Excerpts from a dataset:
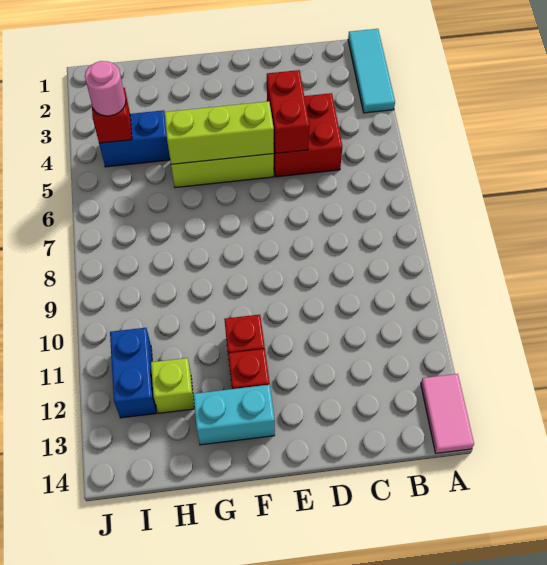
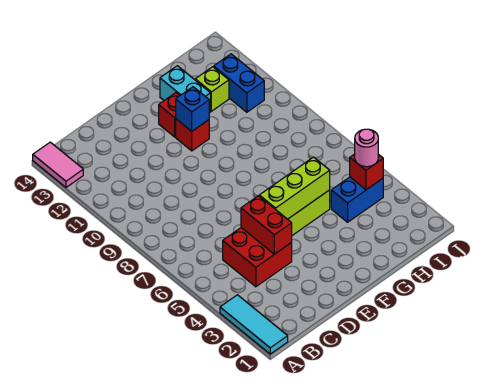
none -> blue 1x1 brick [176,87,209,131]
cyan 1x2 brick [193,385,275,445] -> cyan 1x2 brick turned to [160,66,211,113]

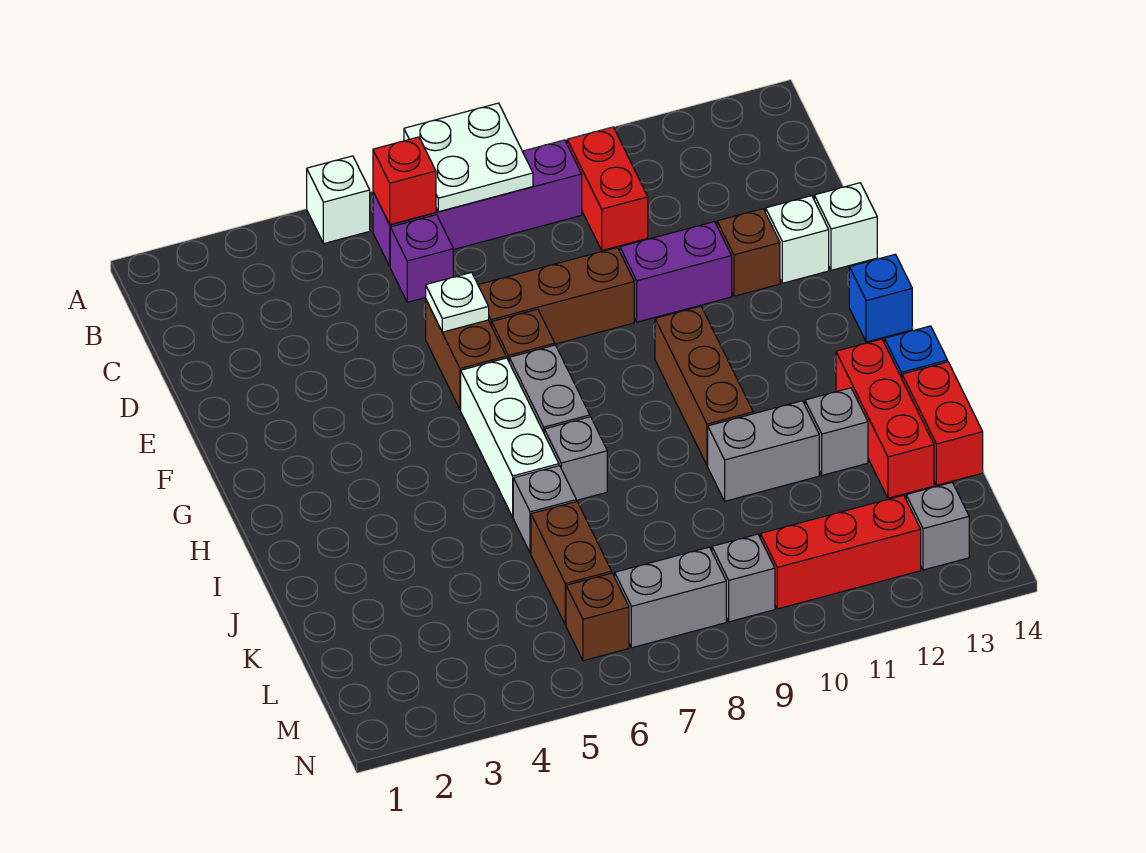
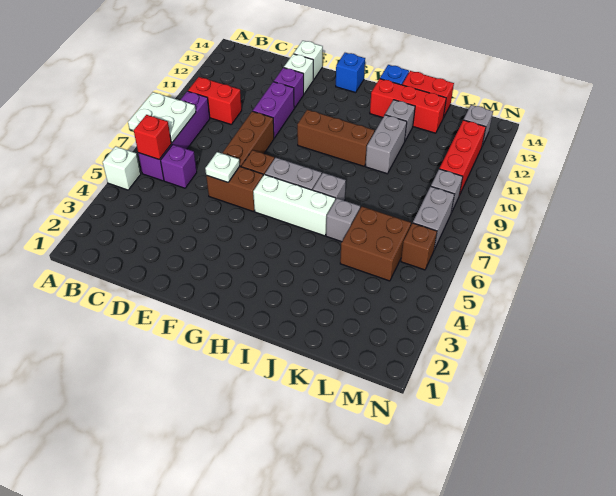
brown 1x1 brick [717,209,780,296] -> purple 1x1 brick [274,68,304,108]
brown 1x2 brick [531,501,612,625] -> brown 2x2 brick [340,207,411,281]

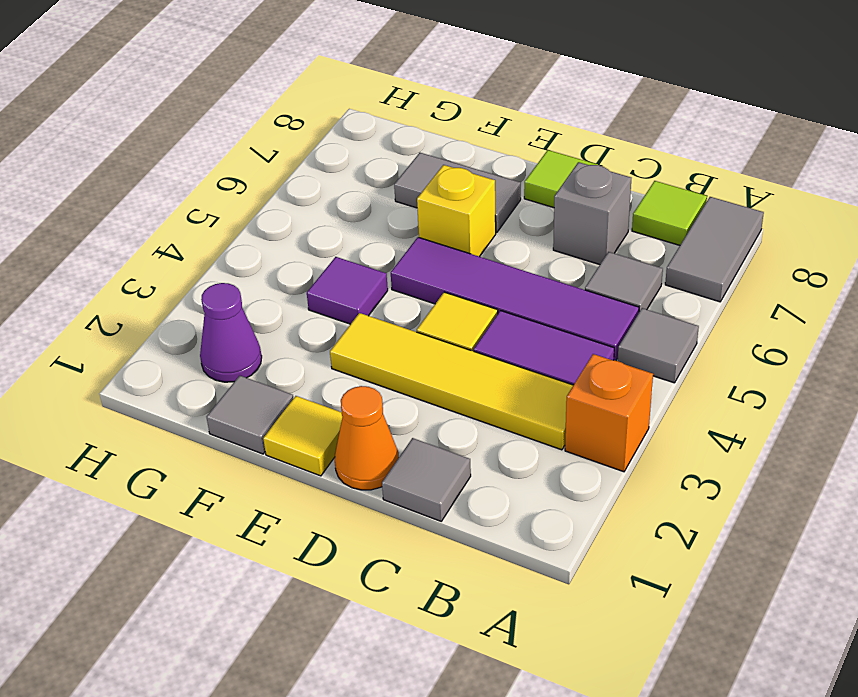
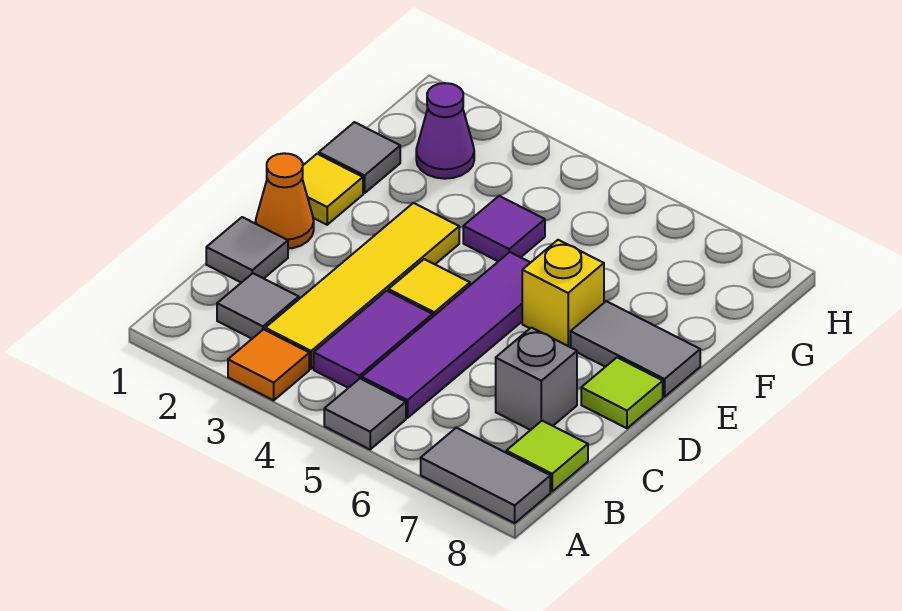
orange 1x1 brick [565,354,653,472] -> orange 1x1 tile [228,329,309,400]
grey 1x1 tile [585,252,663,312] -> grey 1x1 tile moved to [217,273,299,339]
grey 1x2 tile [394,153,521,233] -> grey 1x2 tile turned to [571,301,700,397]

YOUR OBJECTIVE — Each record has to be set down verbatim, and the pictures must not appear in the copy.

SOLUTION —
none -> blue 1x1 brick [176,87,209,131]
cyan 1x2 brick [193,385,275,445] -> cyan 1x2 brick turned to [160,66,211,113]

brown 1x1 brick [717,209,780,296] -> purple 1x1 brick [274,68,304,108]
brown 1x2 brick [531,501,612,625] -> brown 2x2 brick [340,207,411,281]

orange 1x1 brick [565,354,653,472] -> orange 1x1 tile [228,329,309,400]
grey 1x1 tile [585,252,663,312] -> grey 1x1 tile moved to [217,273,299,339]
grey 1x2 tile [394,153,521,233] -> grey 1x2 tile turned to [571,301,700,397]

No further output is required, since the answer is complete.